Problem to work on
Omitting the pictures, restate all of the entries below exactly.

:: Records for the task ::

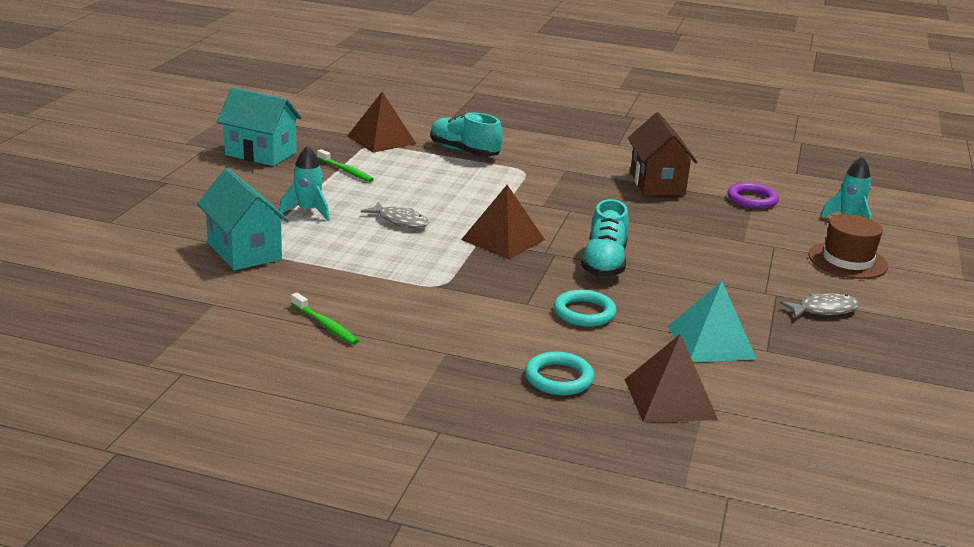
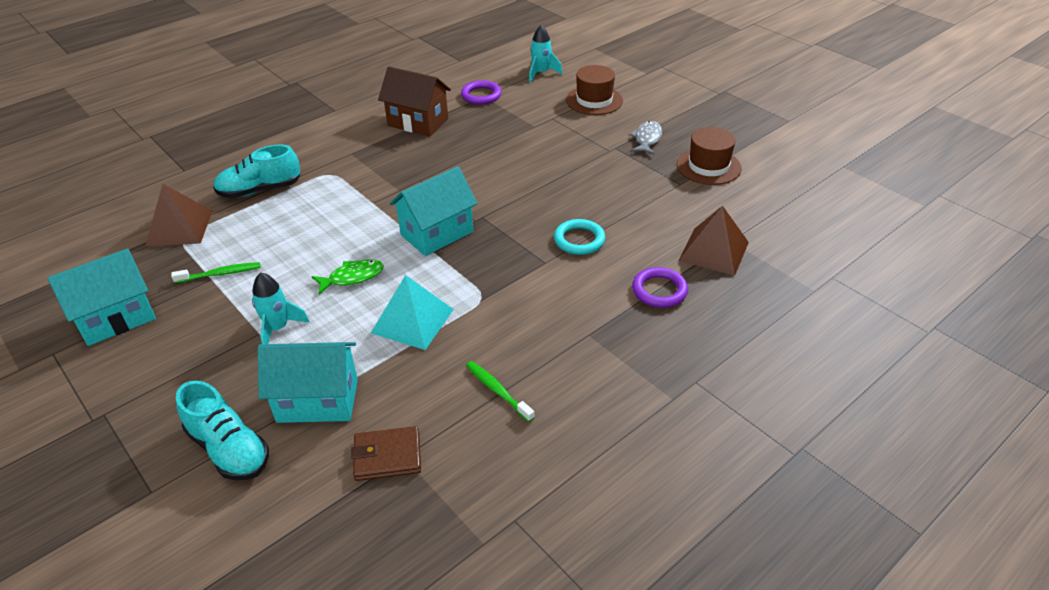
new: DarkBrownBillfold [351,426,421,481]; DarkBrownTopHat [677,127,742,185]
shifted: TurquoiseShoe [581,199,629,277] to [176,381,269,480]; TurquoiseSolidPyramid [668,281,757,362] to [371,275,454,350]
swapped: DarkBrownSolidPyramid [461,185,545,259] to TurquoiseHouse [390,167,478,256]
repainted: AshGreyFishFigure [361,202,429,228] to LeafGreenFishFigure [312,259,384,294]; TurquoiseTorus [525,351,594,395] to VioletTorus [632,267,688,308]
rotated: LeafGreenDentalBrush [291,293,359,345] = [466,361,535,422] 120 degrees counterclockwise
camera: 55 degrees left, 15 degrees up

:::

Reply to the task
new: DarkBrownBillfold [351,426,421,481]; DarkBrownTopHat [677,127,742,185]
shifted: TurquoiseShoe [581,199,629,277] to [176,381,269,480]; TurquoiseSolidPyramid [668,281,757,362] to [371,275,454,350]
swapped: DarkBrownSolidPyramid [461,185,545,259] to TurquoiseHouse [390,167,478,256]
repainted: AshGreyFishFigure [361,202,429,228] to LeafGreenFishFigure [312,259,384,294]; TurquoiseTorus [525,351,594,395] to VioletTorus [632,267,688,308]
rotated: LeafGreenDentalBrush [291,293,359,345] = [466,361,535,422] 120 degrees counterclockwise
camera: 55 degrees left, 15 degrees up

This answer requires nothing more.